──────── Supplied material

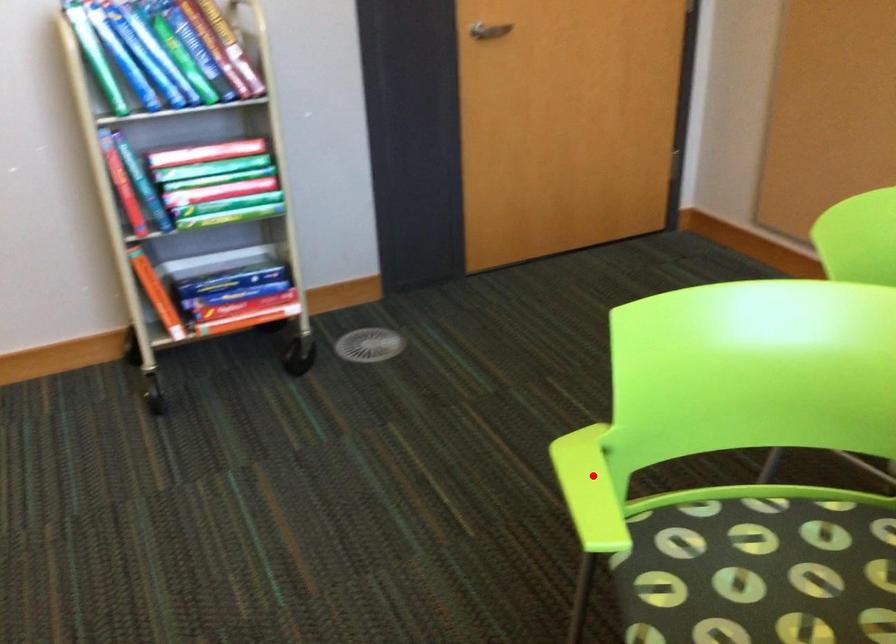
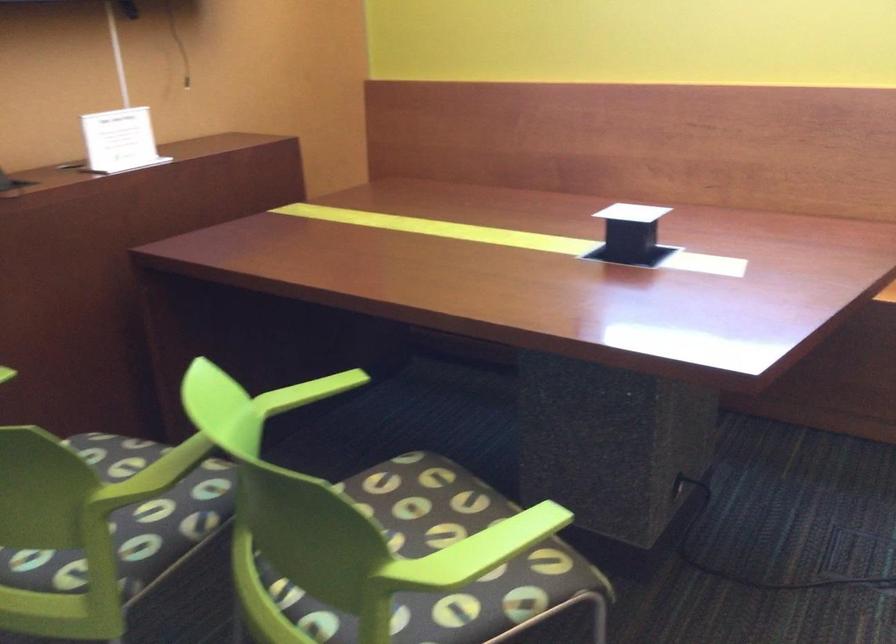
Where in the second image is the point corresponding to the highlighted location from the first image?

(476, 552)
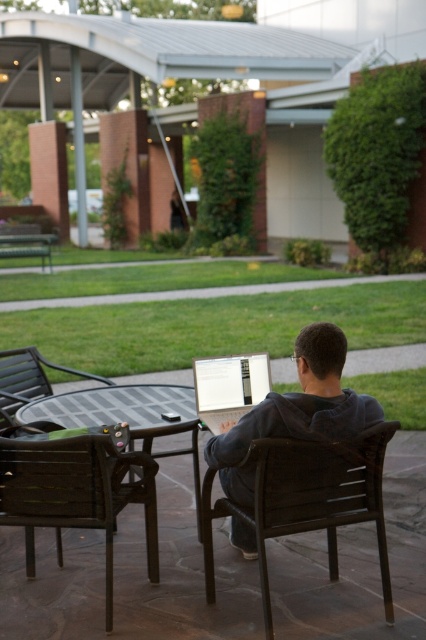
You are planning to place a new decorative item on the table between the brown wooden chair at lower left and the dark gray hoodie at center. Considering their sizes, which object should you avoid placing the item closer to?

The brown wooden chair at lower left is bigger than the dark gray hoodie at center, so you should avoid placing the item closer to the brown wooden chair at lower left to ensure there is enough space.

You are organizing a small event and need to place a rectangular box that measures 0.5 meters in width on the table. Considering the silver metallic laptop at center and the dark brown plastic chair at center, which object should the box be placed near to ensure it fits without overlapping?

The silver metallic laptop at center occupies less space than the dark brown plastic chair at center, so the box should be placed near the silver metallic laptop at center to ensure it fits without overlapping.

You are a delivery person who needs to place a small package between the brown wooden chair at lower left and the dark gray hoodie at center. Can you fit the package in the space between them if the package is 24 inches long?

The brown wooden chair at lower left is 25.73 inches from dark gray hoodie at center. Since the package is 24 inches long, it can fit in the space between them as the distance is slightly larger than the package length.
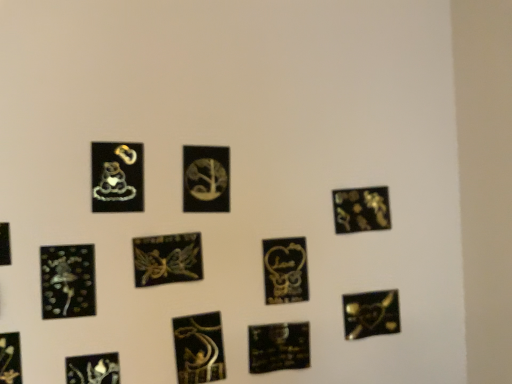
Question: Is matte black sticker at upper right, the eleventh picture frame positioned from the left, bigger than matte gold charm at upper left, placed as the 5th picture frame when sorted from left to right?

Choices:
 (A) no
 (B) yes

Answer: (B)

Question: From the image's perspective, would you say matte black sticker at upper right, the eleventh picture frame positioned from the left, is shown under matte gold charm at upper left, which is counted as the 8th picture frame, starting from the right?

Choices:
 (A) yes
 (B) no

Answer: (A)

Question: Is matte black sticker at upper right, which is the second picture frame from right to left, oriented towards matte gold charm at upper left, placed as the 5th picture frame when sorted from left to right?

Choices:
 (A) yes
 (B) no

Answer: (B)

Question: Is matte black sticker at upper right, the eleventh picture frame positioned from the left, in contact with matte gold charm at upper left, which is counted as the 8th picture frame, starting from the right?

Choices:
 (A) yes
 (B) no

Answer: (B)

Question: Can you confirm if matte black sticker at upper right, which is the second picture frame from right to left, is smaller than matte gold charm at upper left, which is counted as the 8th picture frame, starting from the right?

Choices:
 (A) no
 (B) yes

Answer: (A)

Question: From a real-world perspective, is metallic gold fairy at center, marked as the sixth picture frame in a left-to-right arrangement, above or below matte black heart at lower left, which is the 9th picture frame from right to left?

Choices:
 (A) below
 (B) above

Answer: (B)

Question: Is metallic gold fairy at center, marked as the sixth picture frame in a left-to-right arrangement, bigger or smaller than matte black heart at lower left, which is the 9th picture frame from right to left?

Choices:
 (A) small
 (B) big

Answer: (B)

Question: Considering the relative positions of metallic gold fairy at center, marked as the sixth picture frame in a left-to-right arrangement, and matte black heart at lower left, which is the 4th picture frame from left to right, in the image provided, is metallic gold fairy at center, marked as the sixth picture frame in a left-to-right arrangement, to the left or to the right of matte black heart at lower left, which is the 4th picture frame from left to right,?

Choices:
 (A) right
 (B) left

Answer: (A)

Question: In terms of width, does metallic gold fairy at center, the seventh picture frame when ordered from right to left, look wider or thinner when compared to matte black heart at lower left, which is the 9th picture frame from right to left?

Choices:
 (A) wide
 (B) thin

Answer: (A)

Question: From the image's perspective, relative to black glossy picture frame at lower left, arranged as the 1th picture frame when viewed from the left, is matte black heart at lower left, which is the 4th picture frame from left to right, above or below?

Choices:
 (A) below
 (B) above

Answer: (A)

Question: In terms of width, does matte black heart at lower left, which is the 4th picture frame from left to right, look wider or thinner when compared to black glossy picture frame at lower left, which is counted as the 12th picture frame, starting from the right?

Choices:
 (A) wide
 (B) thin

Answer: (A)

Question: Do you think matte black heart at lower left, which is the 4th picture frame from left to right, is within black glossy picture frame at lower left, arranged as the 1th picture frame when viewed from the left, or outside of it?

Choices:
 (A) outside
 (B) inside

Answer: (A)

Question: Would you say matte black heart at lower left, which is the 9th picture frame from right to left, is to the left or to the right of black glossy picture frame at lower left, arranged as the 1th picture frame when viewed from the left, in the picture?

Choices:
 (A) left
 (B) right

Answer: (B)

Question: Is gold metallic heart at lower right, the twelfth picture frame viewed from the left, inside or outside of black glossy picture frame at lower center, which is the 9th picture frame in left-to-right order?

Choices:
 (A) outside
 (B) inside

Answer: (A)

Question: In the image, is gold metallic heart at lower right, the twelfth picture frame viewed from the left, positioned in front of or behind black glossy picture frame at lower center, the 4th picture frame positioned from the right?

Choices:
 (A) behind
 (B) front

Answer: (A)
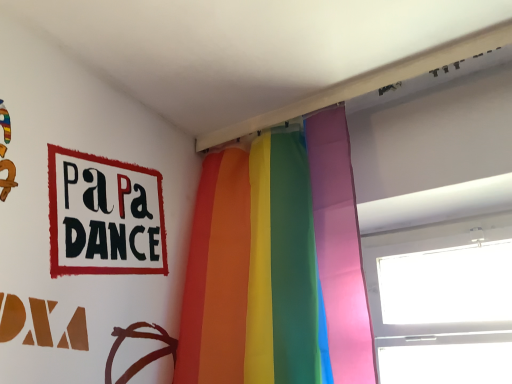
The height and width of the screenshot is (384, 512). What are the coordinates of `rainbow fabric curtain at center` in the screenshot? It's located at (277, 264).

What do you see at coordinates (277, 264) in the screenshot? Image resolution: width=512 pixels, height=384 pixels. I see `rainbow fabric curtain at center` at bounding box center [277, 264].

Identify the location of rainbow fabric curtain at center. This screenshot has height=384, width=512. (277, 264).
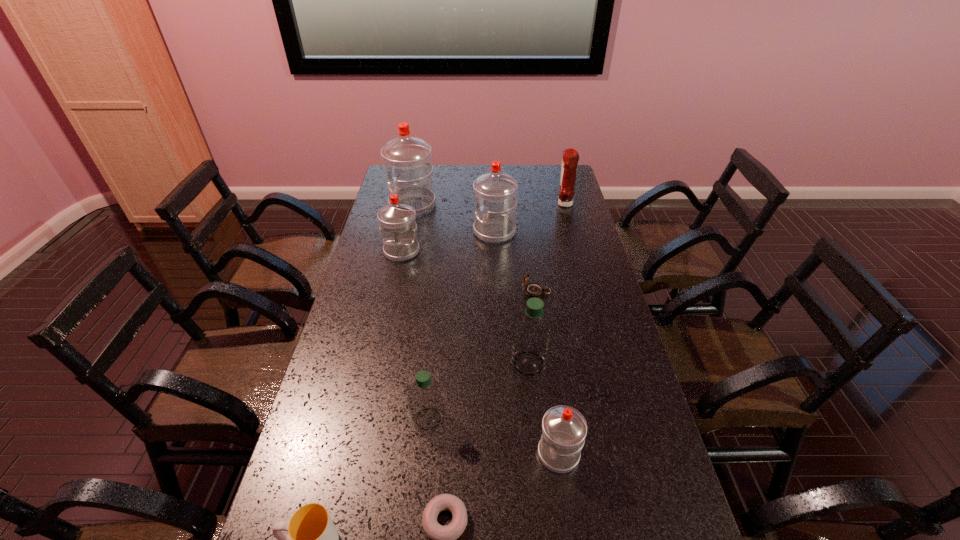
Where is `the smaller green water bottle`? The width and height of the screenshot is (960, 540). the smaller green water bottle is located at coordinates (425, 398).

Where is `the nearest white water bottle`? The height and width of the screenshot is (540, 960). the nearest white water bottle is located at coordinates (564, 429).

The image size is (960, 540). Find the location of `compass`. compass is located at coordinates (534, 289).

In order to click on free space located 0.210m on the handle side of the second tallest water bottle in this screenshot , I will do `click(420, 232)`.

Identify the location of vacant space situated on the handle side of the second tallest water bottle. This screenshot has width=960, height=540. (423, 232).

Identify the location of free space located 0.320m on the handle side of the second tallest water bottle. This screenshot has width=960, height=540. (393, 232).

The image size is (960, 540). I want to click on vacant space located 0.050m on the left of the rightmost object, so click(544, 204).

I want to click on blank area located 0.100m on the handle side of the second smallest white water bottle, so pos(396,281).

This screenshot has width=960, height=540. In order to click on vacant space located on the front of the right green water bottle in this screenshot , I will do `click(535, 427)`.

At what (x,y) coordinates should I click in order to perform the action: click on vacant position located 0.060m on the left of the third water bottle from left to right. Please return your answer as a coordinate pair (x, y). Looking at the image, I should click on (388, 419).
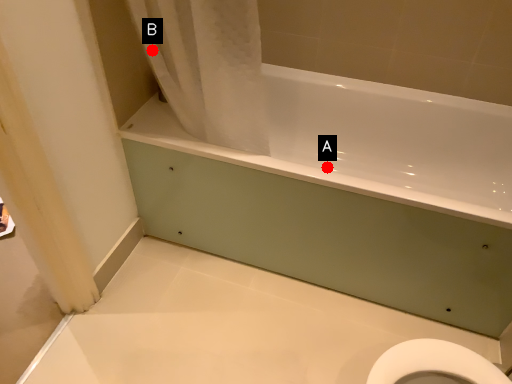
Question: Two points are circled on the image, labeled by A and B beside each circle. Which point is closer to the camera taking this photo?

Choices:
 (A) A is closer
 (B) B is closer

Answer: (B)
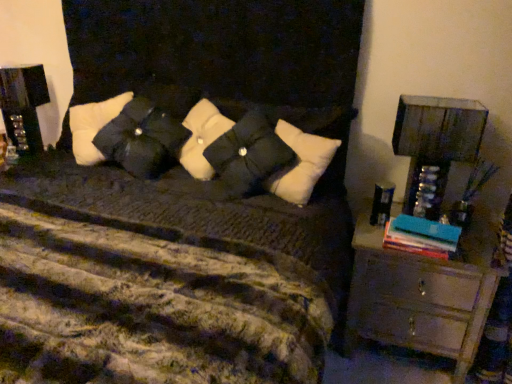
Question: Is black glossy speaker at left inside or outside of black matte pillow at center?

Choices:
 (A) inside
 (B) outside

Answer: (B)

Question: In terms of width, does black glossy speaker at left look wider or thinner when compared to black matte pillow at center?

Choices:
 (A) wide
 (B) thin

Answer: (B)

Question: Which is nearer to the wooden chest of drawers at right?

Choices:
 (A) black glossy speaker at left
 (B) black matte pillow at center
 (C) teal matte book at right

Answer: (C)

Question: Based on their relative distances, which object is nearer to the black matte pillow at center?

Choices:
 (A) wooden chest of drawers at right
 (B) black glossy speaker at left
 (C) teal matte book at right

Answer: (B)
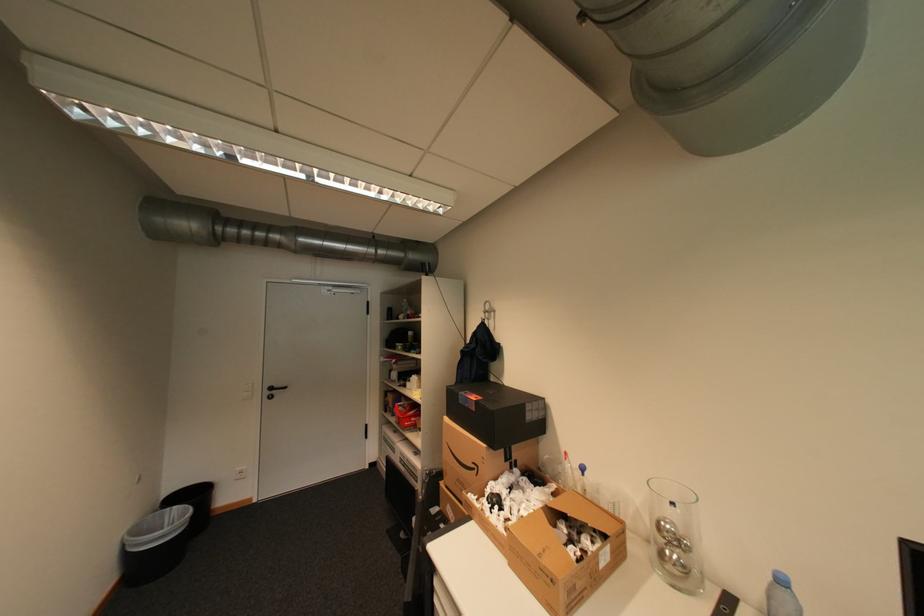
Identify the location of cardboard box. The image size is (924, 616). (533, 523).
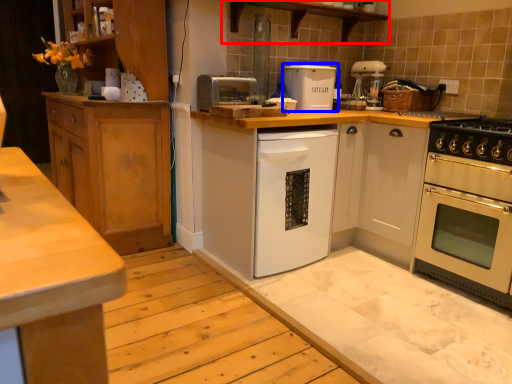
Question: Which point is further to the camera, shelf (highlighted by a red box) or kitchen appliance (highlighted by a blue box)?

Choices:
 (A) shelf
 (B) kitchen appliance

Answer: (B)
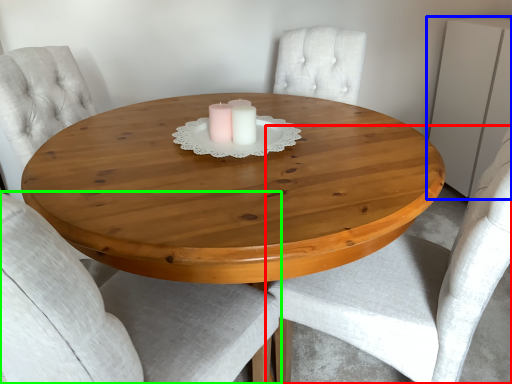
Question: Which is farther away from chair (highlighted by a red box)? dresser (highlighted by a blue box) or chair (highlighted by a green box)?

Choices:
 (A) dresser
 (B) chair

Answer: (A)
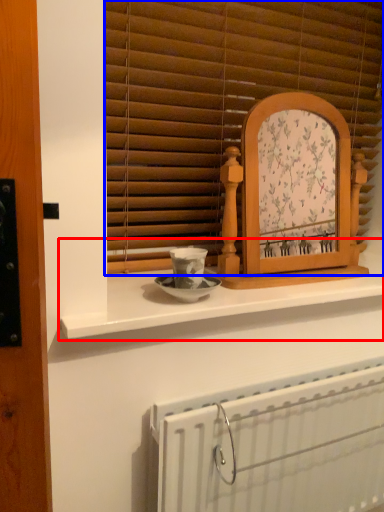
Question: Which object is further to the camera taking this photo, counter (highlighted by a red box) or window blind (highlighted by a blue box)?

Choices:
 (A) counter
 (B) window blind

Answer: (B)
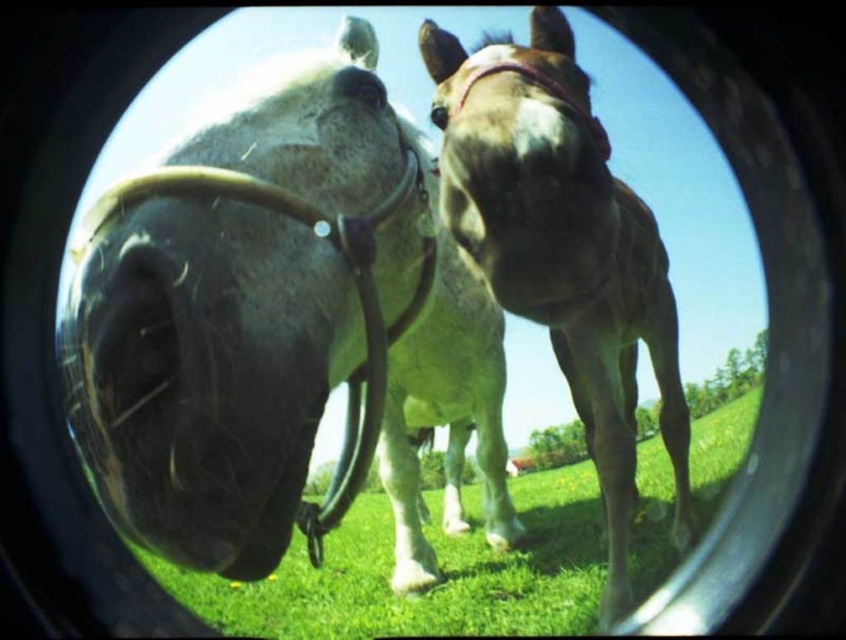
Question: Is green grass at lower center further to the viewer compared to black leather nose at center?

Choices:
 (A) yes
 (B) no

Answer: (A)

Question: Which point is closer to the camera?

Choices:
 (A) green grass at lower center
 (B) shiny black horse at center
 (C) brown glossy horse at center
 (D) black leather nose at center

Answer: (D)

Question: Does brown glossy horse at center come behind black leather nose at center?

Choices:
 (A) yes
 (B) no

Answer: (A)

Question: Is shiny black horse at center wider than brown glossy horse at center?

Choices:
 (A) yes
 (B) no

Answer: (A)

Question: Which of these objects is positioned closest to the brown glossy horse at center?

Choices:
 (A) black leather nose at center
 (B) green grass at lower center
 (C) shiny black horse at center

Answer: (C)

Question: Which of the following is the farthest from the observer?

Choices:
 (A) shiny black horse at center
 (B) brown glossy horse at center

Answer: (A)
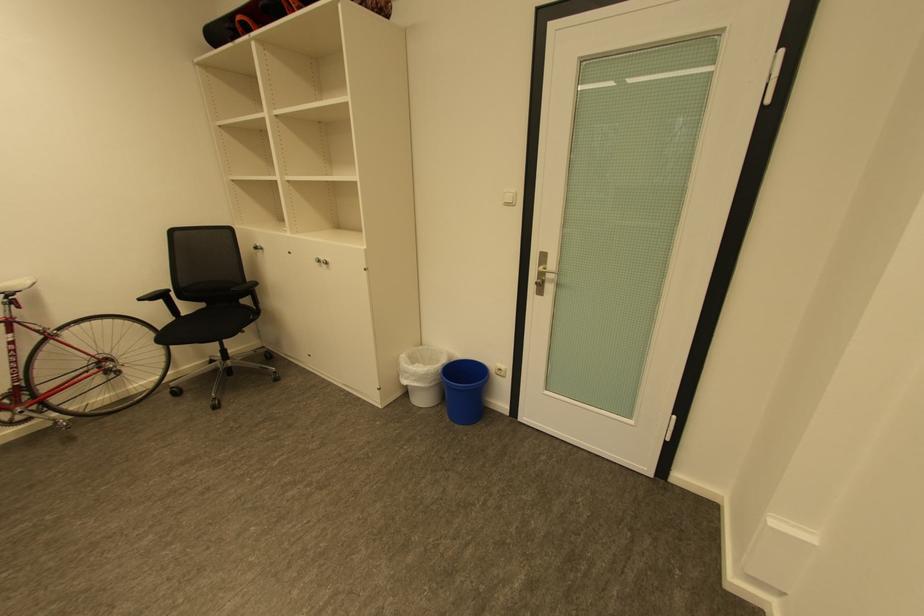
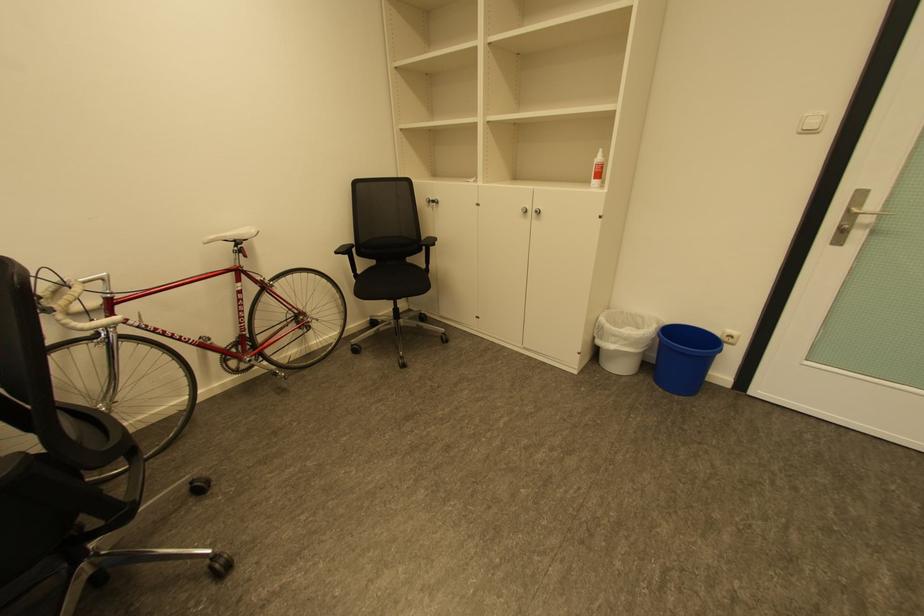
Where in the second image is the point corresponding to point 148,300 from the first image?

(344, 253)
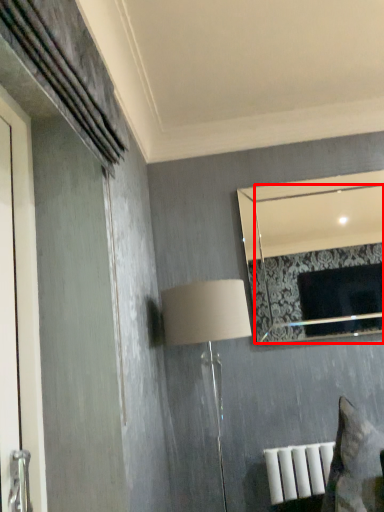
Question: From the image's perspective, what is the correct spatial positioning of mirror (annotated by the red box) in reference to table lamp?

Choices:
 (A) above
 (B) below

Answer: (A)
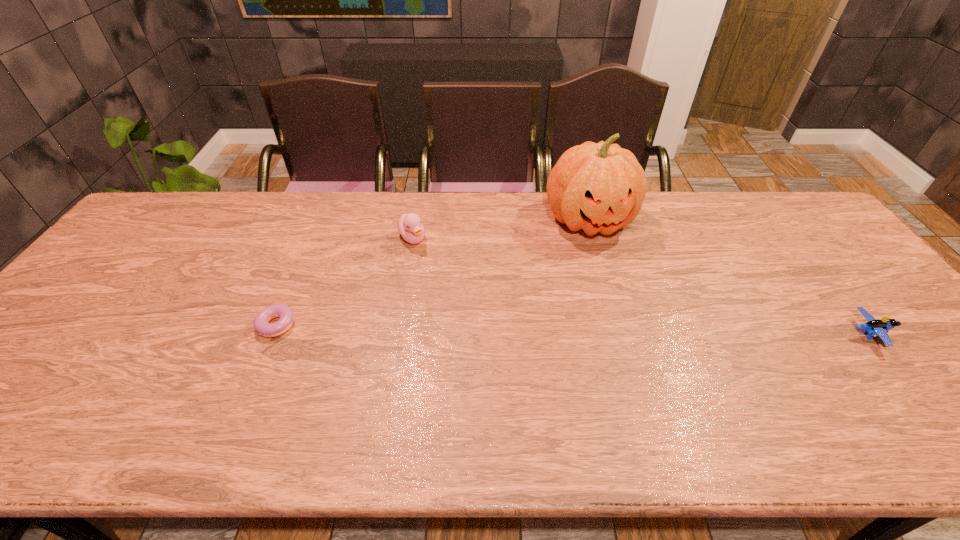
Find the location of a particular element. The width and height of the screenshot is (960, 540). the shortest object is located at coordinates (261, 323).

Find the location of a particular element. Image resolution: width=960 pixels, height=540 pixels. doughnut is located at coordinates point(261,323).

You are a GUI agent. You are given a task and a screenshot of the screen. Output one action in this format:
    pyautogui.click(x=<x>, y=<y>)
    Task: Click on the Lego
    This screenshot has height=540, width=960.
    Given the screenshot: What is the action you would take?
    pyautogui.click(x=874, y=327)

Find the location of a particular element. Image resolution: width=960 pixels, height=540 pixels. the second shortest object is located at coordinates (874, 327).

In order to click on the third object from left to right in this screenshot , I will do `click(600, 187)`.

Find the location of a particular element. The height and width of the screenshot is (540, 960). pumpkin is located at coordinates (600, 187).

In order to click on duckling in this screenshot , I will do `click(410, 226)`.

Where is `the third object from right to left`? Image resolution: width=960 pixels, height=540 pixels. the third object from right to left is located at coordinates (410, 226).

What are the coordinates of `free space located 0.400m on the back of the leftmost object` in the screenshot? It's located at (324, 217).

────────────────

Reproduce the rows word for word, from the start of the rows through the line containing "The brown wooden chair at lower left is bigger", with that line included. Leave out the pictures.

Where in the second image is the point corresponding to the highlighted location from the first image?

(476, 552)
You are planning to place a new decorative item on the table between the brown wooden chair at lower left and the dark gray hoodie at center. Considering their sizes, which object should you avoid placing the item closer to?

The brown wooden chair at lower left is bigger than the dark gray hoodie at center, so you should avoid placing the item closer to the brown wooden chair at lower left to ensure there is enough space.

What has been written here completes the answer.